→ **REQUIREMENT**: In the listing below, the answer starts at the line that has "orange lamp: 1 -> 2" and stops after the line that has "red boat: 3 -> 4"; please repeat that part exactly and nothing more.

→ **EXERCISE INPUT**:
Content starts

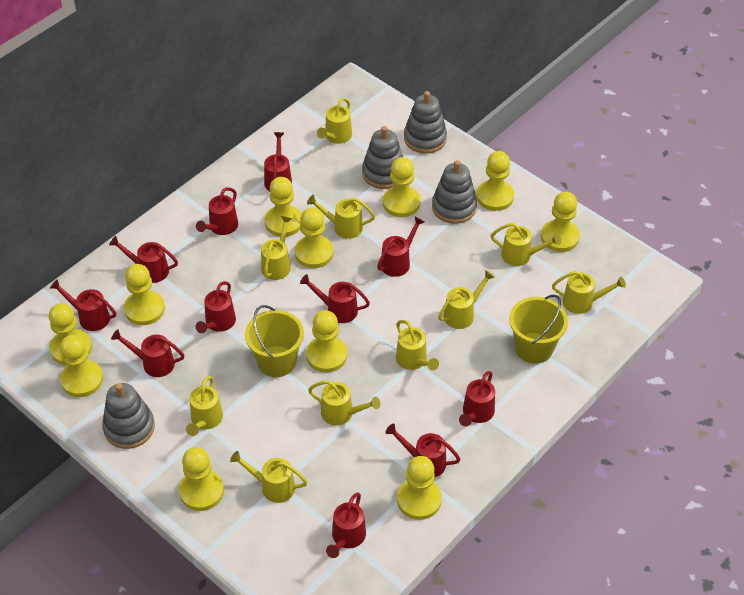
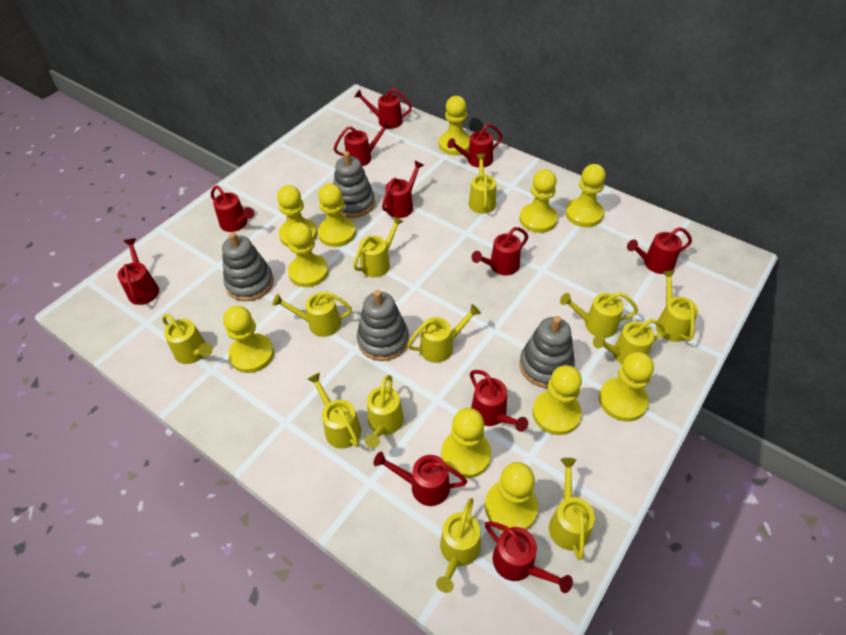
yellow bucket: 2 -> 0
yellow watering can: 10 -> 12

Content ends
Content starts

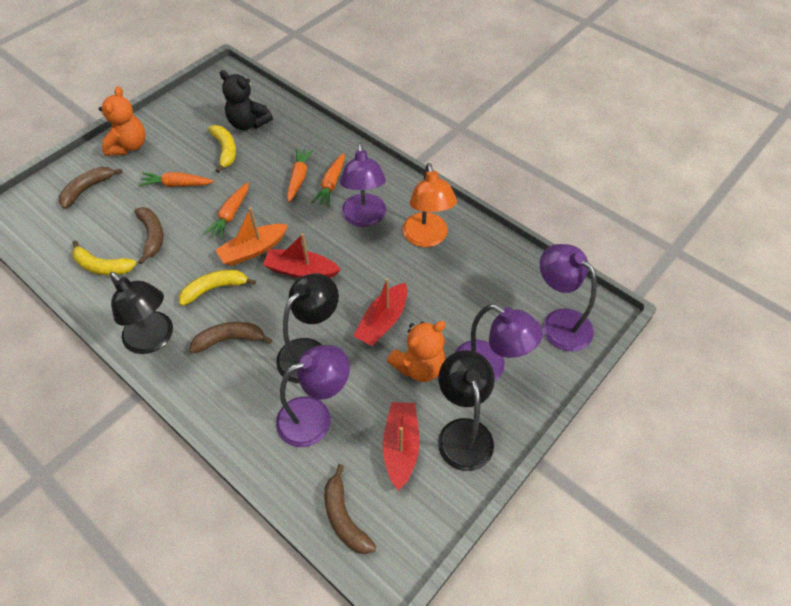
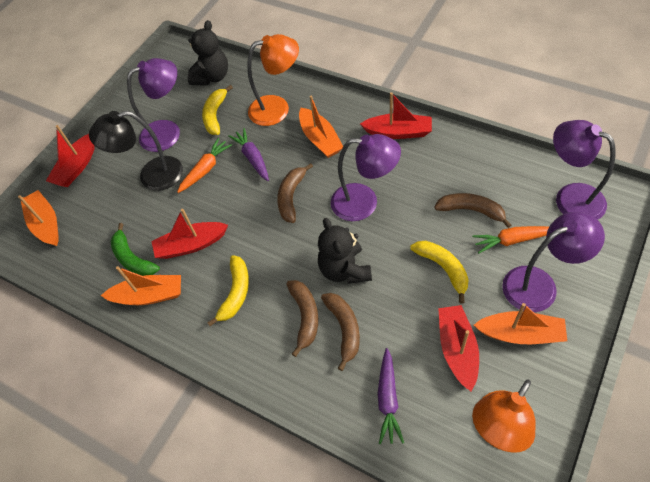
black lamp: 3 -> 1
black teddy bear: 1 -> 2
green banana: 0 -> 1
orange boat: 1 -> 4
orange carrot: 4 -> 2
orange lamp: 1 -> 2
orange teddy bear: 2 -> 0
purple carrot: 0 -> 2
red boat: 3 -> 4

Content ends

→ **EXERCISE OUTPUT**:
orange lamp: 1 -> 2
orange teddy bear: 2 -> 0
purple carrot: 0 -> 2
red boat: 3 -> 4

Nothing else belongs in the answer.